**Work order**
In the records that follow, find the line with "(499, 501) = (196, 452): brown"; from there, retype every line exactly through the line with "camera: 145 degrees right, 5 degrees up", which also belongs to the answer.

**Provided records**
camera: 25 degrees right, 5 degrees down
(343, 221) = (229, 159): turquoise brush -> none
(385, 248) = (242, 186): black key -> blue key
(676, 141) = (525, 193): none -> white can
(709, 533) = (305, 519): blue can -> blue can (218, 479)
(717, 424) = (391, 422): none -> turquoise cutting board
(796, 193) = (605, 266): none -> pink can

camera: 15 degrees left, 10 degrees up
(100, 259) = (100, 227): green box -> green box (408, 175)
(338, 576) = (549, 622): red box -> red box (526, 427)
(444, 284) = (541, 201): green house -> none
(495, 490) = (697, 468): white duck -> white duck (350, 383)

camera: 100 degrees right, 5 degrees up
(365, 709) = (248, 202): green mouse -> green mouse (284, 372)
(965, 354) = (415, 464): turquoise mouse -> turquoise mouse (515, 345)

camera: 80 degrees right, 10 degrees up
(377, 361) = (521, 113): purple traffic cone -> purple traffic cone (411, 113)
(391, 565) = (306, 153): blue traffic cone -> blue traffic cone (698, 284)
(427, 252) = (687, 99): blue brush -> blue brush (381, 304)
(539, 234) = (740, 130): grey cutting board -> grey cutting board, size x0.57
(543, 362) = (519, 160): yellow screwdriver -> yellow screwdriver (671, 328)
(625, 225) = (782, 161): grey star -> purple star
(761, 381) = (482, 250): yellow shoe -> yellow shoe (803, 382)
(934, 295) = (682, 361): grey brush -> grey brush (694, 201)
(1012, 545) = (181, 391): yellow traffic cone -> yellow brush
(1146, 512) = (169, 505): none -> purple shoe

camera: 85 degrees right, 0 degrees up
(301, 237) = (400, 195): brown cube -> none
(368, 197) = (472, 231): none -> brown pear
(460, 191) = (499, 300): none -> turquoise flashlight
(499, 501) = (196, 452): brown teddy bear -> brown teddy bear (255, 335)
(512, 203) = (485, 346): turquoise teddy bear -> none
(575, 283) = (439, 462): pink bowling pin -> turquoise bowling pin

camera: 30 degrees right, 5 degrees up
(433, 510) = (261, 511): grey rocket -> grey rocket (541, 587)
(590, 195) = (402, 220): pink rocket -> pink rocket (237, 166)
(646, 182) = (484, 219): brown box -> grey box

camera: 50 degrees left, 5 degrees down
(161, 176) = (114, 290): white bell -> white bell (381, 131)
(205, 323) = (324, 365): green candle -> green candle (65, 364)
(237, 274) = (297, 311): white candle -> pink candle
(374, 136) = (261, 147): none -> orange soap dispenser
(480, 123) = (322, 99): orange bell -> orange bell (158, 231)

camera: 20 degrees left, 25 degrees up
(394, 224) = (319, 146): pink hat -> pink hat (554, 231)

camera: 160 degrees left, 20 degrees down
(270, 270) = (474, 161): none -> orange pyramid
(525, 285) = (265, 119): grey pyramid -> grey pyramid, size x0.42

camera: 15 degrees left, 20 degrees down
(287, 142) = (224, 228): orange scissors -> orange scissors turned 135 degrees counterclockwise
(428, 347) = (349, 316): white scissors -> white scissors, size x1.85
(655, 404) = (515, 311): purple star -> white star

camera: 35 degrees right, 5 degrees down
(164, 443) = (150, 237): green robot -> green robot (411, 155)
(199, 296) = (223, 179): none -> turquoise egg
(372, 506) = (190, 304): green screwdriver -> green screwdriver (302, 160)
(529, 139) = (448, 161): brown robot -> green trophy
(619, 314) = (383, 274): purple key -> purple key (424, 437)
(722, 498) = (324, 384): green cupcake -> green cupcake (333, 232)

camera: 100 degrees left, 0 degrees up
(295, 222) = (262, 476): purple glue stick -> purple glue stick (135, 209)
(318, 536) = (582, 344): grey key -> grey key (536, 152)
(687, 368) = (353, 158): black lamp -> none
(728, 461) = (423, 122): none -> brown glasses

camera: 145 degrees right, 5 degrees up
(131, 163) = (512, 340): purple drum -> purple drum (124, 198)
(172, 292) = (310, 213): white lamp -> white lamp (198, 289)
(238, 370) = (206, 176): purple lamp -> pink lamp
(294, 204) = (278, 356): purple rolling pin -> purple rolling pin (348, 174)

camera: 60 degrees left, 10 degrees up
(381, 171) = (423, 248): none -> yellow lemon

**Completed task**
(499, 501) = (196, 452): brown teddy bear -> brown teddy bear (255, 335)
(512, 203) = (485, 346): turquoise teddy bear -> none
(575, 283) = (439, 462): pink bowling pin -> turquoise bowling pin

camera: 30 degrees right, 5 degrees up
(433, 510) = (261, 511): grey rocket -> grey rocket (541, 587)
(590, 195) = (402, 220): pink rocket -> pink rocket (237, 166)
(646, 182) = (484, 219): brown box -> grey box

camera: 50 degrees left, 5 degrees down
(161, 176) = (114, 290): white bell -> white bell (381, 131)
(205, 323) = (324, 365): green candle -> green candle (65, 364)
(237, 274) = (297, 311): white candle -> pink candle
(374, 136) = (261, 147): none -> orange soap dispenser
(480, 123) = (322, 99): orange bell -> orange bell (158, 231)

camera: 20 degrees left, 25 degrees up
(394, 224) = (319, 146): pink hat -> pink hat (554, 231)

camera: 160 degrees left, 20 degrees down
(270, 270) = (474, 161): none -> orange pyramid
(525, 285) = (265, 119): grey pyramid -> grey pyramid, size x0.42

camera: 15 degrees left, 20 degrees down
(287, 142) = (224, 228): orange scissors -> orange scissors turned 135 degrees counterclockwise
(428, 347) = (349, 316): white scissors -> white scissors, size x1.85
(655, 404) = (515, 311): purple star -> white star

camera: 35 degrees right, 5 degrees down
(164, 443) = (150, 237): green robot -> green robot (411, 155)
(199, 296) = (223, 179): none -> turquoise egg
(372, 506) = (190, 304): green screwdriver -> green screwdriver (302, 160)
(529, 139) = (448, 161): brown robot -> green trophy
(619, 314) = (383, 274): purple key -> purple key (424, 437)
(722, 498) = (324, 384): green cupcake -> green cupcake (333, 232)

camera: 100 degrees left, 0 degrees up
(295, 222) = (262, 476): purple glue stick -> purple glue stick (135, 209)
(318, 536) = (582, 344): grey key -> grey key (536, 152)
(687, 368) = (353, 158): black lamp -> none
(728, 461) = (423, 122): none -> brown glasses

camera: 145 degrees right, 5 degrees up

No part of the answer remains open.